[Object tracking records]
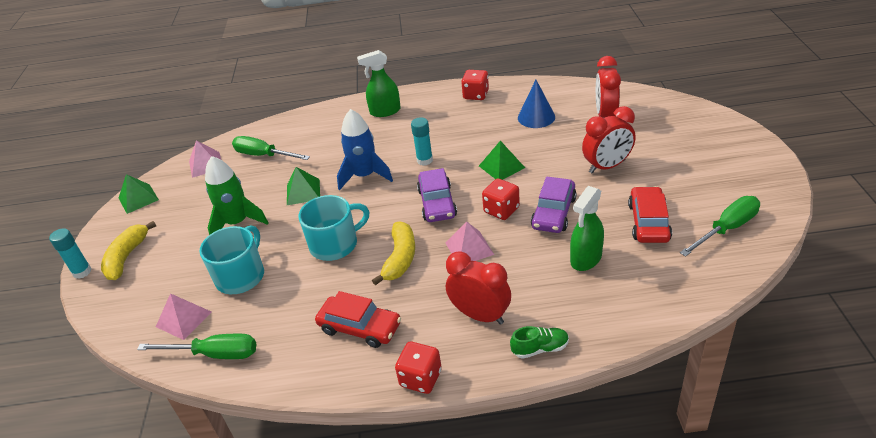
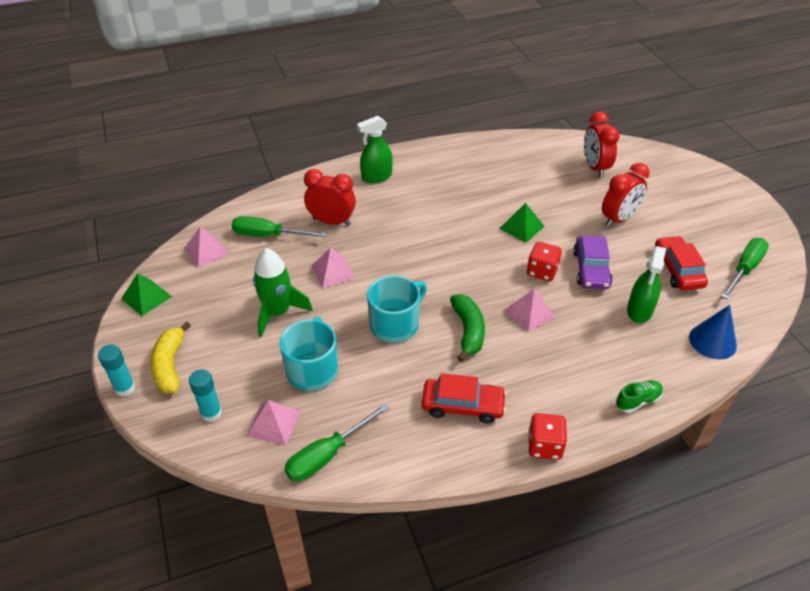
camera: 20 degrees left, 5 degrees up
(214, 354) = (327, 455): green screwdriver -> green screwdriver turned 150 degrees clockwise
(303, 192) = (333, 272): green pyramid -> pink pyramid
(364, 176) = (390, 248): blue rocket -> none
(400, 258) = (468, 331): yellow banana -> green banana
(424, 160) = (443, 227): turquoise glue stick -> turquoise glue stick (211, 413)
(437, 203) = (477, 270): purple car -> none
(476, 95) = (461, 153): red dice -> none
(480, 315) = (570, 377): red clock -> red clock (332, 222)
(536, 117) = (531, 173): blue cone -> blue cone (712, 341)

**Task prompt:**
Filter the data, keeping only the lines that contain "degrees".

**Exercise output:**
camera: 20 degrees left, 5 degrees up
(214, 354) = (327, 455): green screwdriver -> green screwdriver turned 150 degrees clockwise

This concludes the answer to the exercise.